(Dataset records)
^^^^^^^^^^^^^^^^
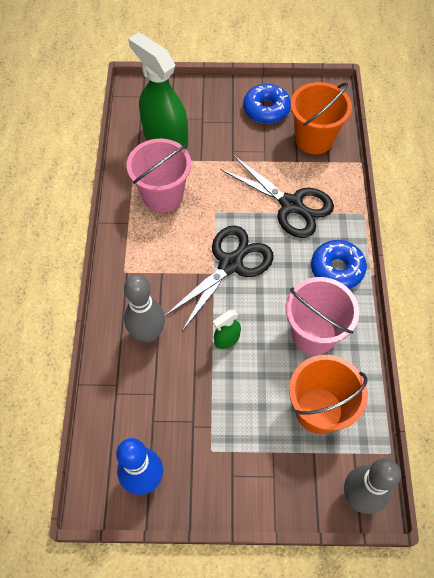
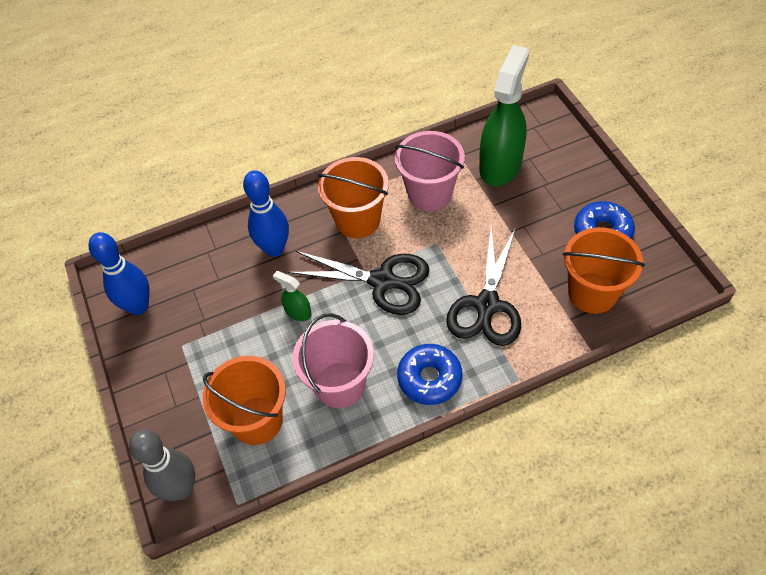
camera: 70 degrees right, 5 degrees down
(148, 334) = (274, 249): grey bowling pin -> blue bowling pin
(157, 257) = (358, 220): none -> orange bucket

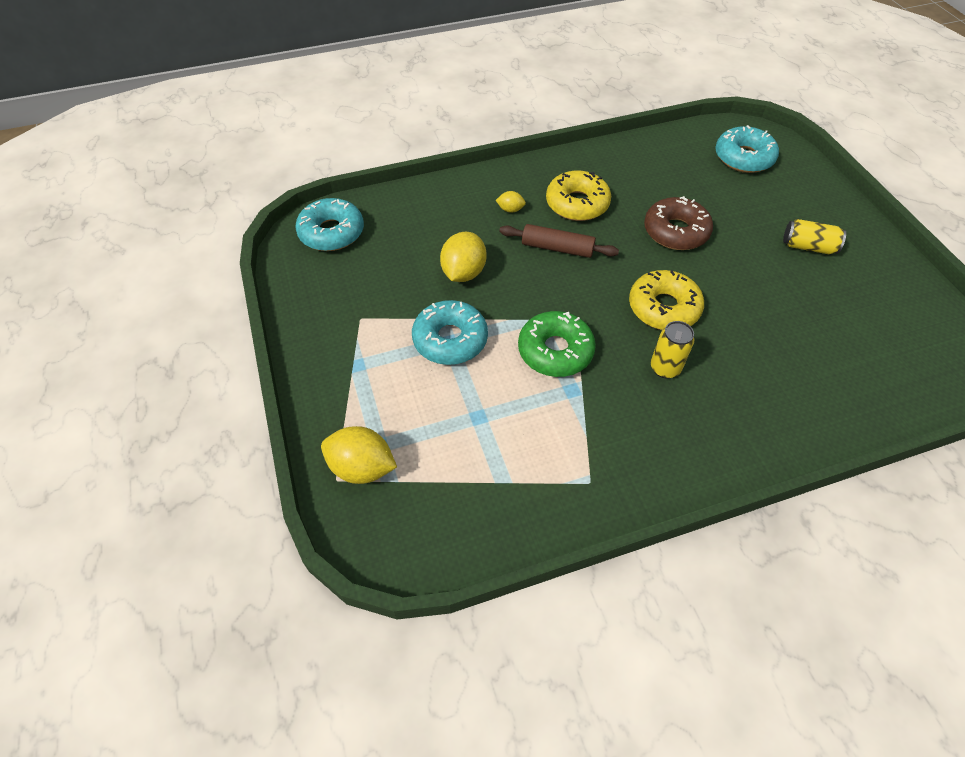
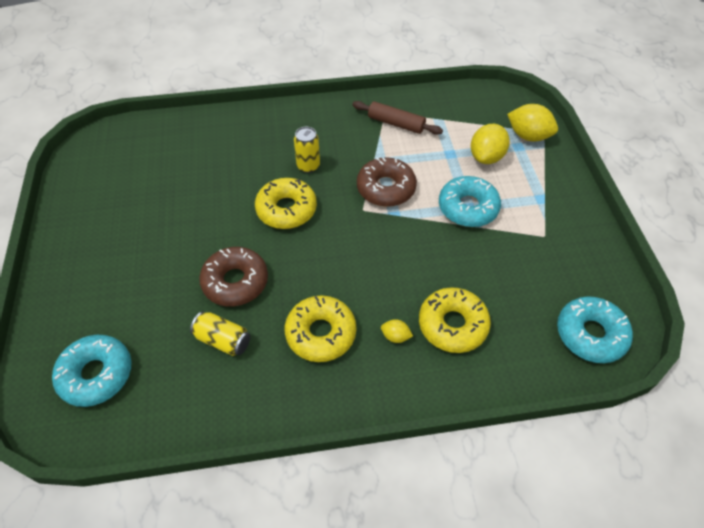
camera: 170 degrees left, 0 degrees up
(460, 224) = (452, 325): none -> yellow donut
(463, 273) = (452, 266): yellow lemon -> yellow lemon (486, 157)
(555, 351) = (386, 188): green donut -> brown donut
(557, 248) = (358, 280): brown rolling pin -> brown rolling pin (396, 124)
(808, 247) = (124, 247): yellow can -> yellow can (223, 340)

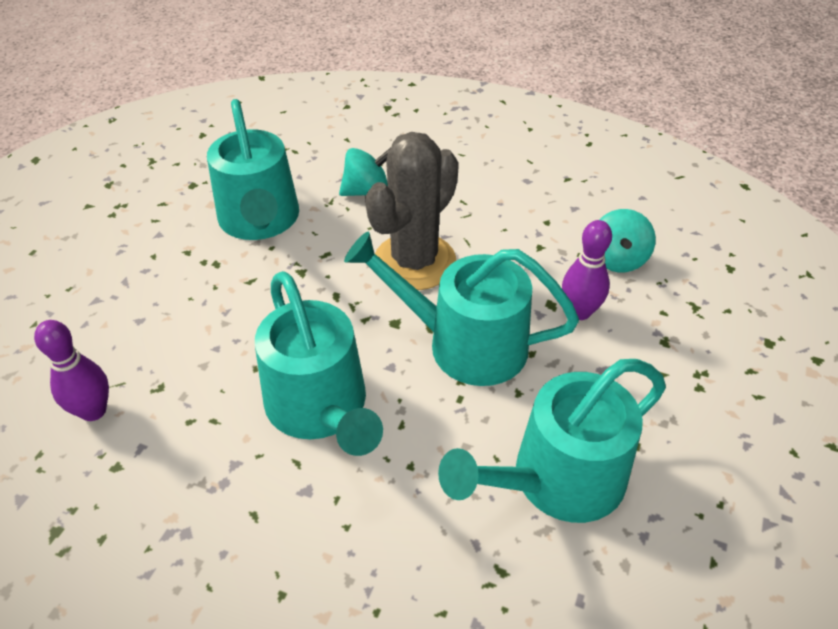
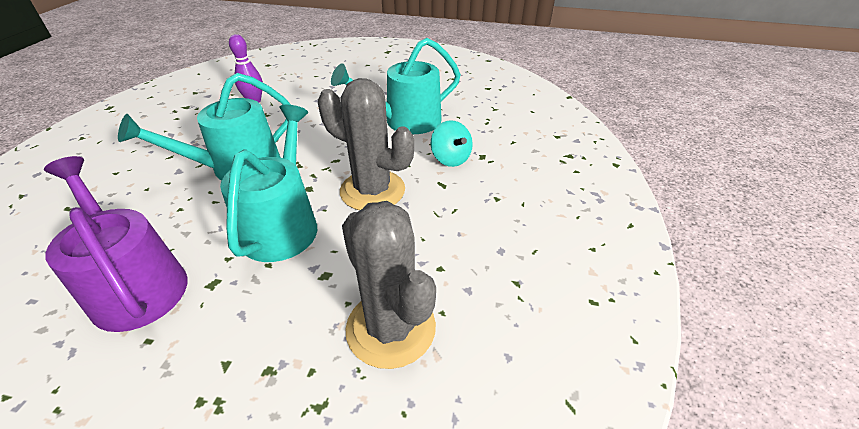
camera: 80 degrees right, 5 degrees down
(557, 479) = (136, 285): turquoise watering can -> purple watering can
(579, 312) = (314, 296): purple bowling pin -> none
(617, 259) = (391, 328): turquoise spinning top -> grey cactus

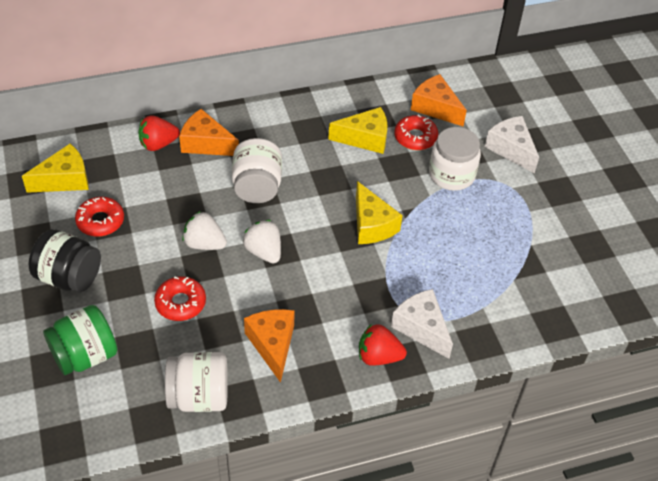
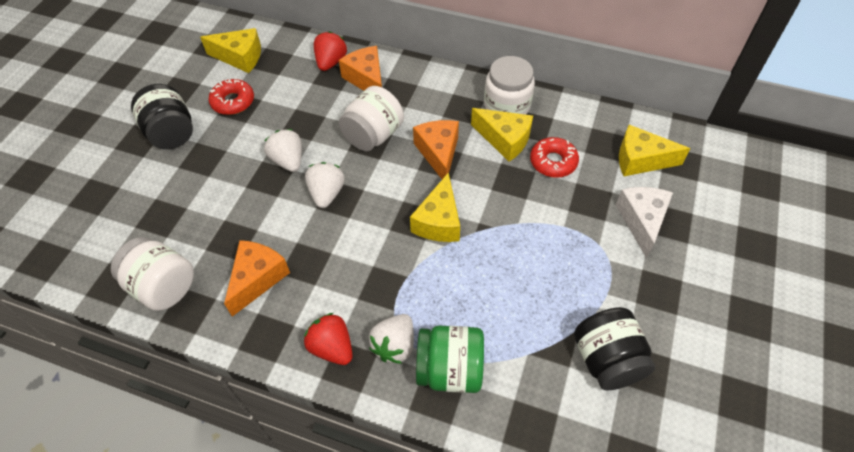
camera: 40 degrees right, 5 degrees up
(85, 355) = (122, 201): green jar -> green jar (450, 370)
(158, 144) = (331, 62): red strawberry -> red strawberry turned 90 degrees clockwise
(180, 303) = (225, 199): red donut -> none
(421, 328) = (394, 346): white cheese -> white strawberry
(435, 108) = (598, 144): orange cheese -> orange cheese (438, 153)
(451, 175) = (557, 215): white jar -> white jar (507, 105)
(474, 105) = (640, 160): none -> yellow cheese
(565, 254) = (607, 360): none -> black jar

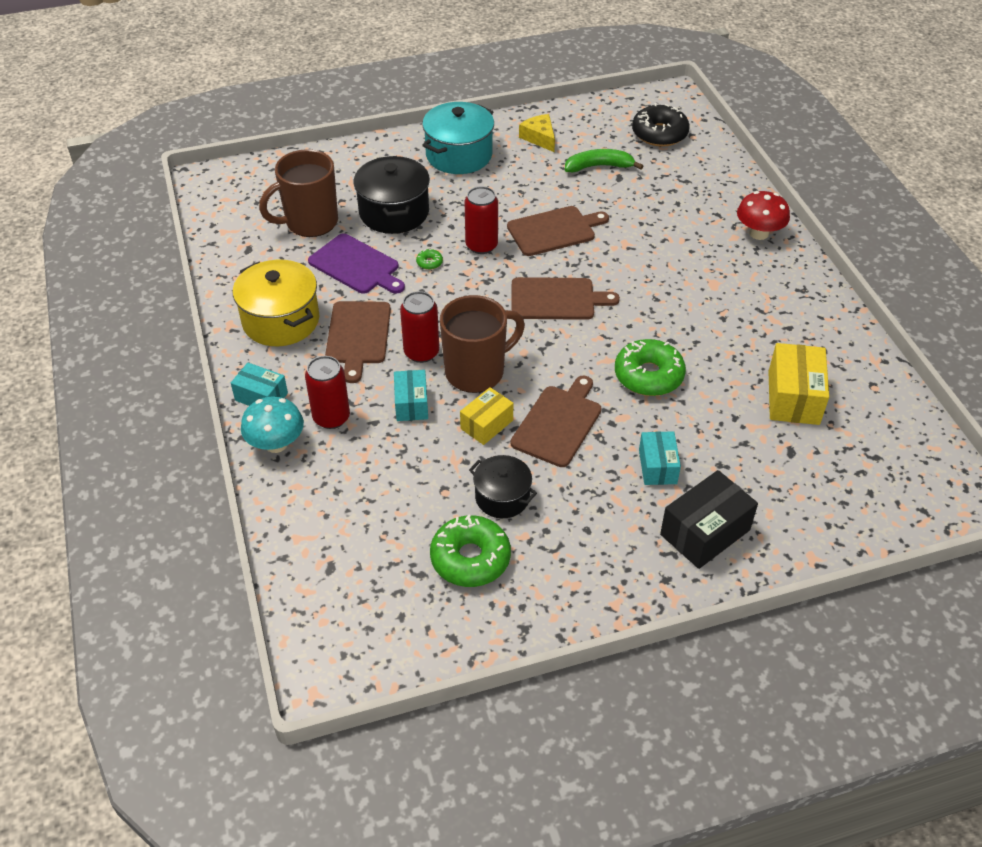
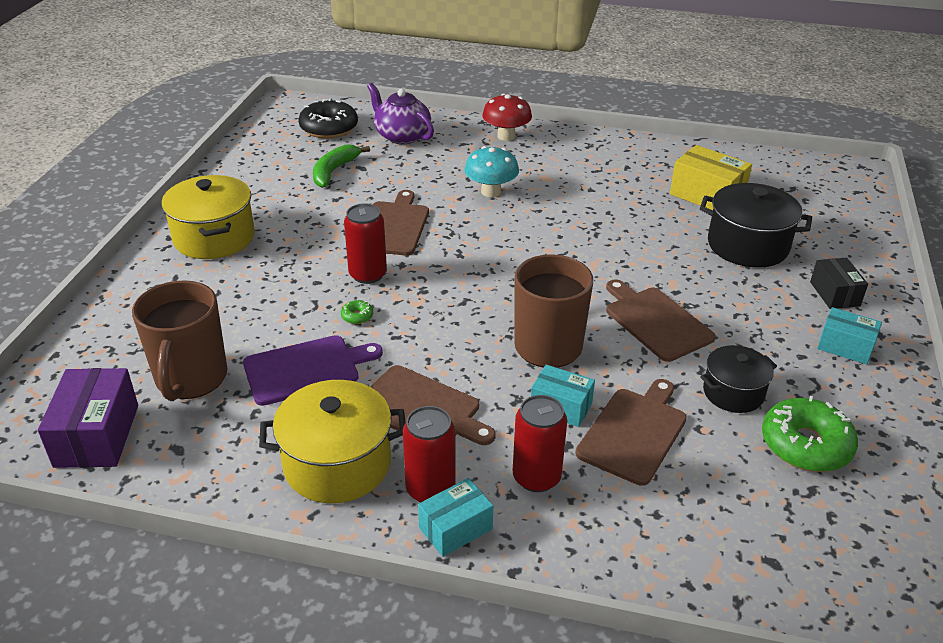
camera: 60 degrees left, 10 degrees down
(237, 213) = (97, 435): none -> purple box
(276, 444) = (546, 542): turquoise mushroom -> turquoise mushroom (491, 192)
(394, 212) = (250, 311): black pot -> black pot (747, 245)
(421, 352) = (488, 371): red can -> red can (430, 489)
(459, 155) = (214, 237): turquoise pot -> yellow pot
(486, 424) = (627, 366): yellow box -> none
(539, 138) = (252, 185): yellow cheese -> none
(556, 299) = (489, 260): brown cutting board -> brown cutting board (634, 432)
(648, 375) = (631, 250): green donut -> none
(657, 466) = (745, 288): turquoise box -> turquoise box (845, 347)
(691, 176) = (402, 136): none -> purple teapot
(705, 532) = (834, 294): black box -> black box, size x0.64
^^^^^^^^^^^^^^^^
Exercise: Print all of the records shown above exactly, leaving out each picture.

Output below:
camera: 70 degrees right, 5 degrees down
(148, 334) = (274, 249): grey bowling pin -> blue bowling pin
(157, 257) = (358, 220): none -> orange bucket

camera: 170 degrees left, 0 degrees up
(460, 224) = (452, 325): none -> yellow donut
(463, 273) = (452, 266): yellow lemon -> yellow lemon (486, 157)
(555, 351) = (386, 188): green donut -> brown donut
(557, 248) = (358, 280): brown rolling pin -> brown rolling pin (396, 124)
(808, 247) = (124, 247): yellow can -> yellow can (223, 340)

camera: 80 degrees right, 5 degrees down
(557, 479) = (136, 285): turquoise watering can -> purple watering can
(579, 312) = (314, 296): purple bowling pin -> none
(617, 259) = (391, 328): turquoise spinning top -> grey cactus

camera: 40 degrees right, 5 degrees up
(85, 355) = (122, 201): green jar -> green jar (450, 370)
(158, 144) = (331, 62): red strawberry -> red strawberry turned 90 degrees clockwise
(180, 303) = (225, 199): red donut -> none
(421, 328) = (394, 346): white cheese -> white strawberry
(435, 108) = (598, 144): orange cheese -> orange cheese (438, 153)
(451, 175) = (557, 215): white jar -> white jar (507, 105)
(474, 105) = (640, 160): none -> yellow cheese
(565, 254) = (607, 360): none -> black jar

camera: 60 degrees left, 10 degrees down
(237, 213) = (97, 435): none -> purple box
(276, 444) = (546, 542): turquoise mushroom -> turquoise mushroom (491, 192)
(394, 212) = (250, 311): black pot -> black pot (747, 245)
(421, 352) = (488, 371): red can -> red can (430, 489)
(459, 155) = (214, 237): turquoise pot -> yellow pot
(486, 424) = (627, 366): yellow box -> none
(539, 138) = (252, 185): yellow cheese -> none
(556, 299) = (489, 260): brown cutting board -> brown cutting board (634, 432)
(648, 375) = (631, 250): green donut -> none
(657, 466) = (745, 288): turquoise box -> turquoise box (845, 347)
(691, 176) = (402, 136): none -> purple teapot
(705, 532) = (834, 294): black box -> black box, size x0.64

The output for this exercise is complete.